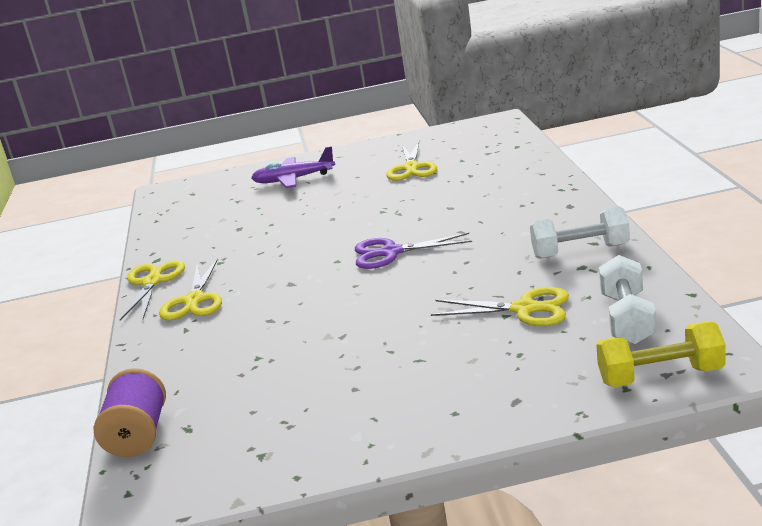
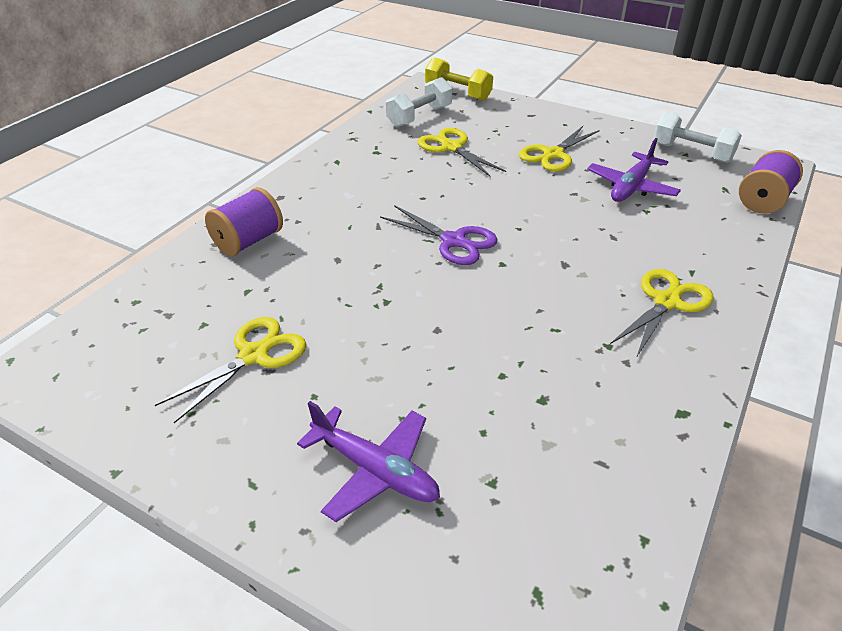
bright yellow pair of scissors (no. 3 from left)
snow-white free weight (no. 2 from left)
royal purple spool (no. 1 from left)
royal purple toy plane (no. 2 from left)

---

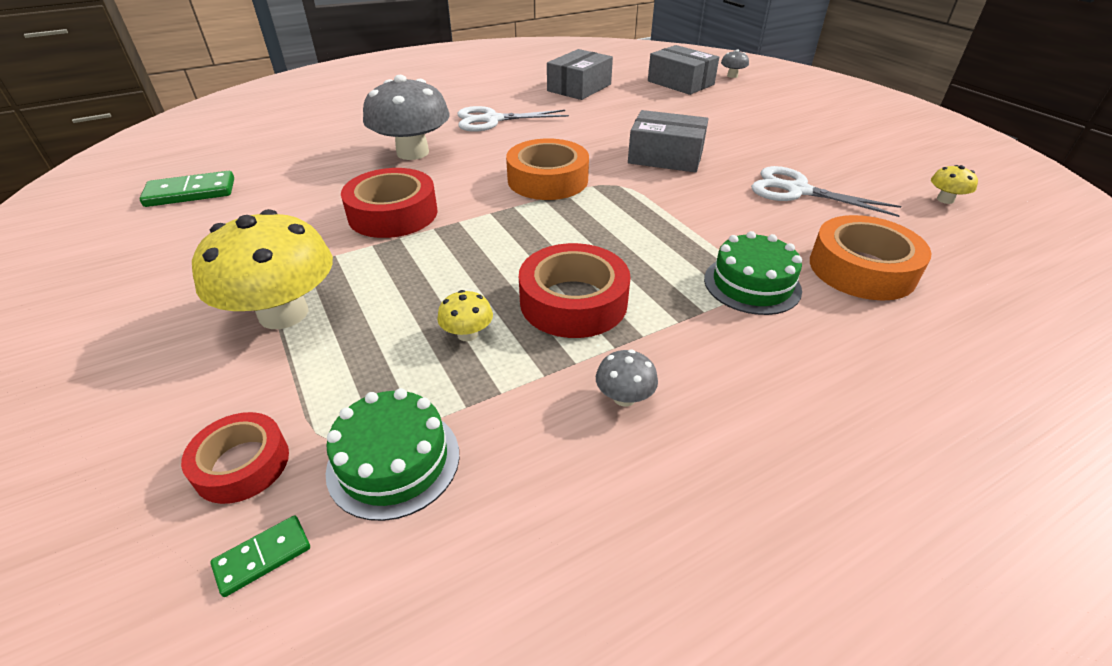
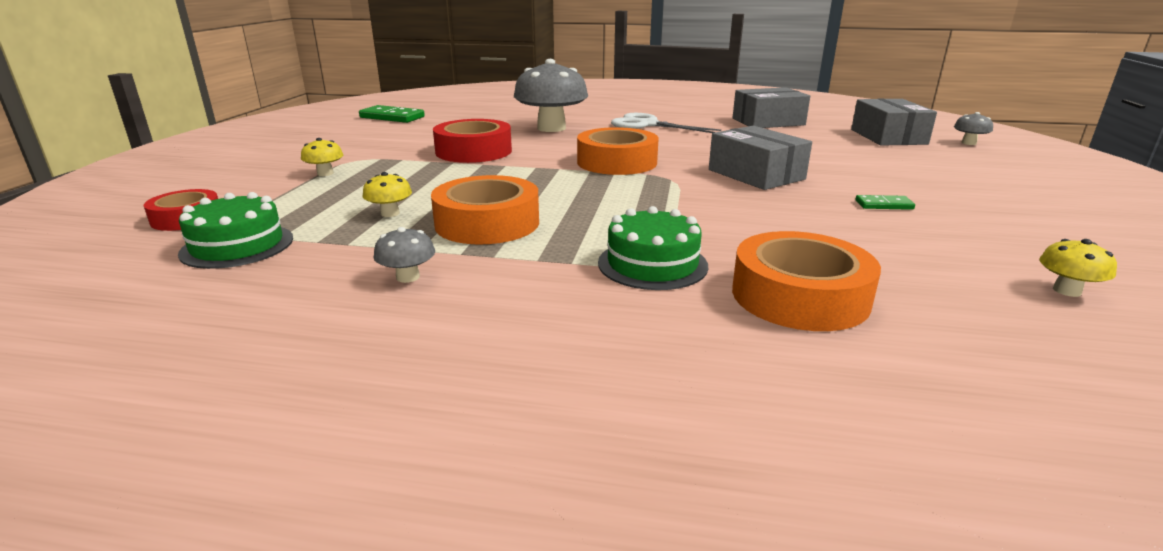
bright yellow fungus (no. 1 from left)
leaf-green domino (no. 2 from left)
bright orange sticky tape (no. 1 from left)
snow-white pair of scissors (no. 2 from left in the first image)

- _WORK INSTRUCTION_: Which lines in the records above contain the string "yellow"? Copy them.

- _EXPECTED ANSWER_:
bright yellow pair of scissors (no. 3 from left)
bright yellow fungus (no. 1 from left)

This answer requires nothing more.